Extracted data
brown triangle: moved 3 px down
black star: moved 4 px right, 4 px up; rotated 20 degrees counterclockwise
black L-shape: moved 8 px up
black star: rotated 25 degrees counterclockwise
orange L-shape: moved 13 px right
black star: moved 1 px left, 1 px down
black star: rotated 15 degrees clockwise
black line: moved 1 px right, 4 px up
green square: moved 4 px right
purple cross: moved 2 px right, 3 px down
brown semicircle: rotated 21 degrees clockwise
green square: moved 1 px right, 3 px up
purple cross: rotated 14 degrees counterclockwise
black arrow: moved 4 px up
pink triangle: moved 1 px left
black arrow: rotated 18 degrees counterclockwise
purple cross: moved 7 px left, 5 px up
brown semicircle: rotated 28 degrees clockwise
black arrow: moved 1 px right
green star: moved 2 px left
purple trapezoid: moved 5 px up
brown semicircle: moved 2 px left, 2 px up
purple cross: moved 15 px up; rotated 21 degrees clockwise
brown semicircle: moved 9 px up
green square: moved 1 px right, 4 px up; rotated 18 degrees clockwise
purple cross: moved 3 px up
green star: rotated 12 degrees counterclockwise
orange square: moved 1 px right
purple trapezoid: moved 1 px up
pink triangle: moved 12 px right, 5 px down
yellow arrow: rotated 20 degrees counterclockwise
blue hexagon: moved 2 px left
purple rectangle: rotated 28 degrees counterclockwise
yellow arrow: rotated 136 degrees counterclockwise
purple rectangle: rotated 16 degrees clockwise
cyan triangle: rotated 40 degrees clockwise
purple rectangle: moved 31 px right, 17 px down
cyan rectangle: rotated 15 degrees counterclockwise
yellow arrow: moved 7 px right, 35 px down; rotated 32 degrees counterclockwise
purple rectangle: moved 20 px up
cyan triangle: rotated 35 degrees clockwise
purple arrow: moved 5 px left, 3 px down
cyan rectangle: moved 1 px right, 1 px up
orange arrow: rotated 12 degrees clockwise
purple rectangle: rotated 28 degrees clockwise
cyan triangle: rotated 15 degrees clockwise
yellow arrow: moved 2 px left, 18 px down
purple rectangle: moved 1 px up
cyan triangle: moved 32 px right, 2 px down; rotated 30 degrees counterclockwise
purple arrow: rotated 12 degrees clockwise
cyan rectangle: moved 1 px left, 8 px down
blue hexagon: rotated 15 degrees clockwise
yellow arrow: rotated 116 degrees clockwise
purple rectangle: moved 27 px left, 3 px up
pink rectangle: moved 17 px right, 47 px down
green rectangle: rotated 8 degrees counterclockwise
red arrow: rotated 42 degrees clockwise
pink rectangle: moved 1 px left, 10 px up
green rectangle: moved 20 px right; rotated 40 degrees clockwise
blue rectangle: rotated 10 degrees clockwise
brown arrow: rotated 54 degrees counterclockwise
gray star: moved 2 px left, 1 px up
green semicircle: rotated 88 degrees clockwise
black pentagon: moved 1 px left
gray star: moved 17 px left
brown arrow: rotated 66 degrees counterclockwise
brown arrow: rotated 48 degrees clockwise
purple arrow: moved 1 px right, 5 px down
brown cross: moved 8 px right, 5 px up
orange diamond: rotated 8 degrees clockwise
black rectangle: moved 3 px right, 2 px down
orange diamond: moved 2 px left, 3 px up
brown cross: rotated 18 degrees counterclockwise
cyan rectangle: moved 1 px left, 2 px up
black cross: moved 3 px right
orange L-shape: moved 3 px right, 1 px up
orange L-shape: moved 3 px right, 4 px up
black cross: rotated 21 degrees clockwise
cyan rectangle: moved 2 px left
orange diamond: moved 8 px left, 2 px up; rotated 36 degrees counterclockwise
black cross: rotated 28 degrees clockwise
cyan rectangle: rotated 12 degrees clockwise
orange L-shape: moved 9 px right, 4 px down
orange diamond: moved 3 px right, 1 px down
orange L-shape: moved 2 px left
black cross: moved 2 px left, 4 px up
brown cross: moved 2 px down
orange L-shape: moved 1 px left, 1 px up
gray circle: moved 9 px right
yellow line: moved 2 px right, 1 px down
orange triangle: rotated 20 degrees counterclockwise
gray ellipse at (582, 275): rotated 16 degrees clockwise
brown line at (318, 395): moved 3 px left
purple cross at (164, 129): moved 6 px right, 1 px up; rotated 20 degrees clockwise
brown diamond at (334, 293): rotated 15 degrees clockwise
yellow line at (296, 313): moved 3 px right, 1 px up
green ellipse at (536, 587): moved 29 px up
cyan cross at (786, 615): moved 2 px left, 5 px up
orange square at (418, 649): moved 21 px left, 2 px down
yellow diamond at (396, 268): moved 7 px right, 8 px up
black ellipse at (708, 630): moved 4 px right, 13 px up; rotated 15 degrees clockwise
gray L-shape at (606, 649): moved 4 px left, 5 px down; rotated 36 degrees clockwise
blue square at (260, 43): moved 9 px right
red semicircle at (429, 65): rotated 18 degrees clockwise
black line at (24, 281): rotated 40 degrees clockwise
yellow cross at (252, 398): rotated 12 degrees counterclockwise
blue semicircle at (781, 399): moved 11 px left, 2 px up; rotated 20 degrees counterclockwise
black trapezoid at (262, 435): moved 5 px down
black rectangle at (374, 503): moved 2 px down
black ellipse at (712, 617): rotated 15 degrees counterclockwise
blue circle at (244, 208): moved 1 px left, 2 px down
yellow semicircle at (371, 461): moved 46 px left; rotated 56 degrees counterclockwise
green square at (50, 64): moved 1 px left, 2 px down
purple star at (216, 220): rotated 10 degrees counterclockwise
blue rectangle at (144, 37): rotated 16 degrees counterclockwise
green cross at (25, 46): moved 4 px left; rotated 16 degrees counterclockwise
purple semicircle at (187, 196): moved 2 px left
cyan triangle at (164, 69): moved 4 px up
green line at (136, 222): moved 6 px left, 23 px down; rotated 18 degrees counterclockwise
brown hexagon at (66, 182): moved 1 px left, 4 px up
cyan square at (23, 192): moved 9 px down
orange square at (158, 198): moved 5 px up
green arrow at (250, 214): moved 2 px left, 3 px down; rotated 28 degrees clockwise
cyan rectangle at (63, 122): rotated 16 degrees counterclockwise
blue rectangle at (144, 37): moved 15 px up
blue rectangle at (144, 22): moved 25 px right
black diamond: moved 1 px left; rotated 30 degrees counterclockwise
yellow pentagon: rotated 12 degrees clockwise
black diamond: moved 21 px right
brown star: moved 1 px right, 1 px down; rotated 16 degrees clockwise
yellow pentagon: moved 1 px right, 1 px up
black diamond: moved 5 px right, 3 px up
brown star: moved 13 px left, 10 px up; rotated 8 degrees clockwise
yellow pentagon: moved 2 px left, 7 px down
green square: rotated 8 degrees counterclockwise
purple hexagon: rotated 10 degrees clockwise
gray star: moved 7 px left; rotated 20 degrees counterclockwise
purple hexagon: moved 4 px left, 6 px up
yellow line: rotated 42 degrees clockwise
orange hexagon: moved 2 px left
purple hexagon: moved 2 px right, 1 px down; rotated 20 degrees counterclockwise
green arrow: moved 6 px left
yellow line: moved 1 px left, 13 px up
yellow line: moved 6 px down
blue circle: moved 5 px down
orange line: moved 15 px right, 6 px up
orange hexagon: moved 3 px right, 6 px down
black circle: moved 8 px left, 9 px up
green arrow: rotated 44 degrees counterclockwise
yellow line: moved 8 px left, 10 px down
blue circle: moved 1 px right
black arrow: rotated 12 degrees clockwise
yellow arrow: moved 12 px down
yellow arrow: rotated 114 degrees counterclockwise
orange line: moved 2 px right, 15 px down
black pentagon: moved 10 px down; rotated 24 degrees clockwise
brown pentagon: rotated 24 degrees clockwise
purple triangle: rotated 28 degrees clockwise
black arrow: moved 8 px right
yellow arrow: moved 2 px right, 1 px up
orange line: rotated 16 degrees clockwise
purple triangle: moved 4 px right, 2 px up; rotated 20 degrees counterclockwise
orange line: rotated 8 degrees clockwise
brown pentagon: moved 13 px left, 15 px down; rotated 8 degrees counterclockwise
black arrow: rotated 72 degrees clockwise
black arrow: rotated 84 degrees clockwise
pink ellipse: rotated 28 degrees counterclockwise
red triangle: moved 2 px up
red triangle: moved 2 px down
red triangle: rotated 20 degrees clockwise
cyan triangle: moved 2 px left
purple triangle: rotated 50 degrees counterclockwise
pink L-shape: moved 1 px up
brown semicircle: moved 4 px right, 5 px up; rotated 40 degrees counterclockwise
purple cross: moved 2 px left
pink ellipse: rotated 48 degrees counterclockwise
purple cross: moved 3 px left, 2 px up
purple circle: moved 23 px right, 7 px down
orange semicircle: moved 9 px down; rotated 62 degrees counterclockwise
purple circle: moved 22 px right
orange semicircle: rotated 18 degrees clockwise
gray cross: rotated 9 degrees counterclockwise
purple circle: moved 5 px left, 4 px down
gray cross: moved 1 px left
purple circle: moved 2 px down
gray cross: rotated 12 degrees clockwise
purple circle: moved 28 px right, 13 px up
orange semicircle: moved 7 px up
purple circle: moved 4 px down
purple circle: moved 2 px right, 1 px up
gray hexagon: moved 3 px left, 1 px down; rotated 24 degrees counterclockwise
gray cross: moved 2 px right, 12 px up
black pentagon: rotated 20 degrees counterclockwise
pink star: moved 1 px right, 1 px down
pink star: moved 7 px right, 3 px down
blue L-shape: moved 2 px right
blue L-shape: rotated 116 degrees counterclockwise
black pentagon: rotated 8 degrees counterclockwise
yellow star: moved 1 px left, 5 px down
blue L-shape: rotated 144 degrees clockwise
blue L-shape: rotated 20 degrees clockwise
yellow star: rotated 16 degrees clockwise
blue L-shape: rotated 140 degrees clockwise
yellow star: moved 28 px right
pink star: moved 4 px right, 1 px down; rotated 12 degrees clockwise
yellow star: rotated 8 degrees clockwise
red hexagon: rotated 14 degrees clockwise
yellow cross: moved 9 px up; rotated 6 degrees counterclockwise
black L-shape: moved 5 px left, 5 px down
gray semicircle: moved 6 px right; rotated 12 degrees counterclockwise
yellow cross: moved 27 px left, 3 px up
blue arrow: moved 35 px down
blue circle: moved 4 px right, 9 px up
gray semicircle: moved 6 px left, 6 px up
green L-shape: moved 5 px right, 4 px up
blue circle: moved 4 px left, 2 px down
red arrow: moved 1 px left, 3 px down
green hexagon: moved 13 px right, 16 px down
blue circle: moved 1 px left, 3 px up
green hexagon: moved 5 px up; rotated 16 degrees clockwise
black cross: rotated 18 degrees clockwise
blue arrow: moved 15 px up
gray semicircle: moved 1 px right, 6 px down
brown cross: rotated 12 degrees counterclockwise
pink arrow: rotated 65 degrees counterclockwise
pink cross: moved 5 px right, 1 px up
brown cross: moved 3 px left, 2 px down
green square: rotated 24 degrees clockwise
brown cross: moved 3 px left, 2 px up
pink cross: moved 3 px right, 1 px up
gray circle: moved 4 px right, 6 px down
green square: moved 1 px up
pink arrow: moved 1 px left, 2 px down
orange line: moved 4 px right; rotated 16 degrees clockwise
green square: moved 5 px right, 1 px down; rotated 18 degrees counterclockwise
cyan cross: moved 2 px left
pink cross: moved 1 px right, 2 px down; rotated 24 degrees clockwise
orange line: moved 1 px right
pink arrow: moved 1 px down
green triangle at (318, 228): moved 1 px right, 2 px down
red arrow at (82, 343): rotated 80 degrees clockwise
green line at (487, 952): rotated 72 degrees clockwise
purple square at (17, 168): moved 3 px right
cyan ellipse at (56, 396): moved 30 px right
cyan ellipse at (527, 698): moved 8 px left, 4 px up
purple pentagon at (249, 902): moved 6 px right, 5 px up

Stated exercise
Take the listing above from its first line through the line that contains "purple cross: moved 2 px right, 3 px down", and put each of those lines into a JSON list as a separate string, skipping any blank lines.

Written answer
[
  "brown triangle: moved 3 px down",
  "black star: moved 4 px right, 4 px up; rotated 20 degrees counterclockwise",
  "black L-shape: moved 8 px up",
  "black star: rotated 25 degrees counterclockwise",
  "orange L-shape: moved 13 px right",
  "black star: moved 1 px left, 1 px down",
  "black star: rotated 15 degrees clockwise",
  "black line: moved 1 px right, 4 px up",
  "green square: moved 4 px right",
  "purple cross: moved 2 px right, 3 px down"
]